▸ **Stored data**

_ _ _ _ _ _ _

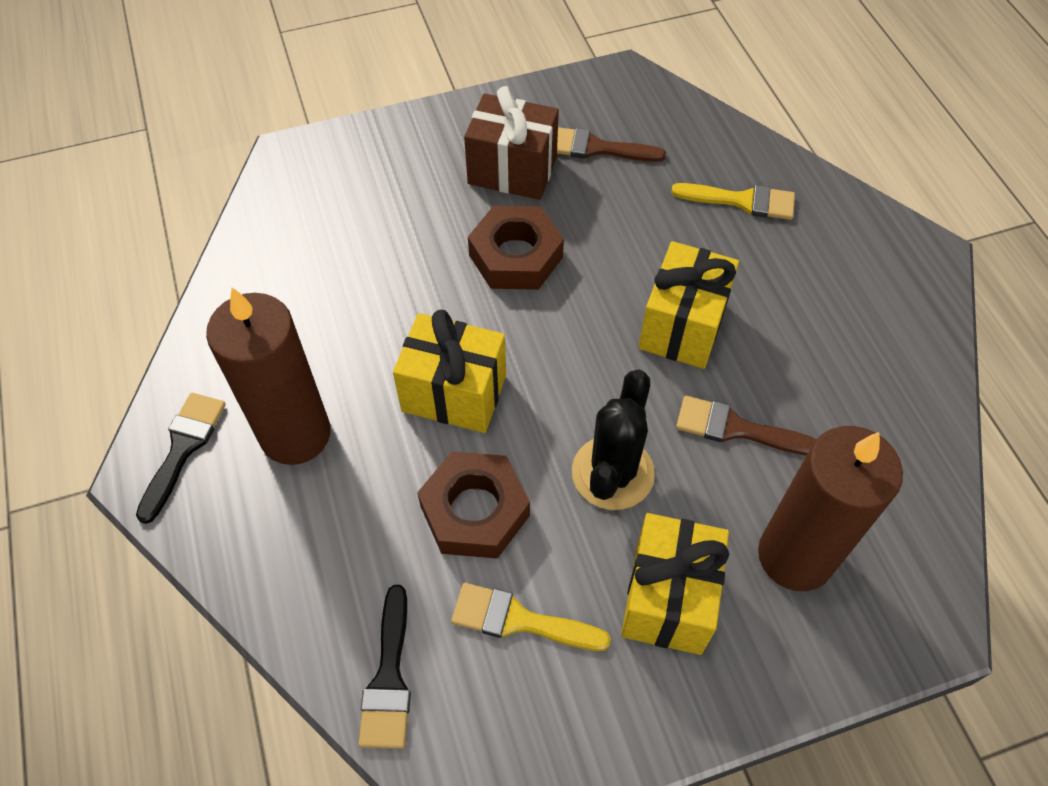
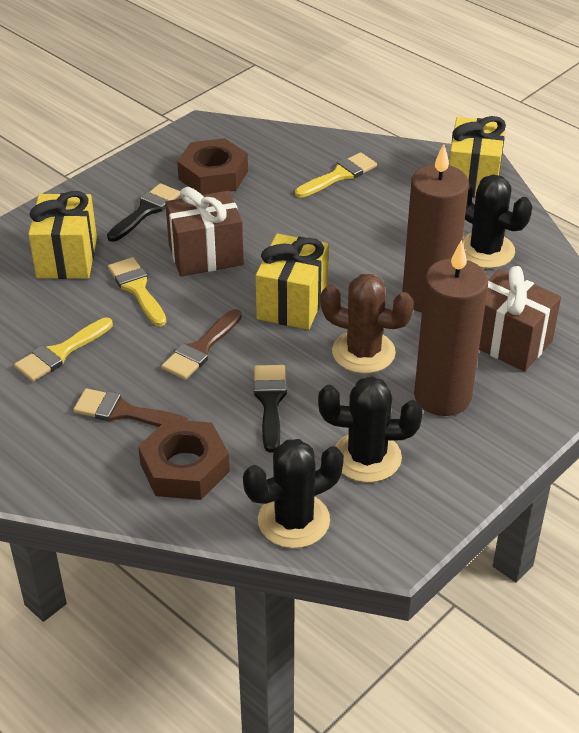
black cactus: 1 -> 3
brown cactus: 0 -> 1
brown gift: 1 -> 2
yellow brush: 2 -> 3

_ _ _ _ _ _ _

▸ **What the exercise asks**
Retype all the material word for word while skipping any picture it contains.

▸ **Exercise answer**
black cactus: 1 -> 3
brown cactus: 0 -> 1
brown gift: 1 -> 2
yellow brush: 2 -> 3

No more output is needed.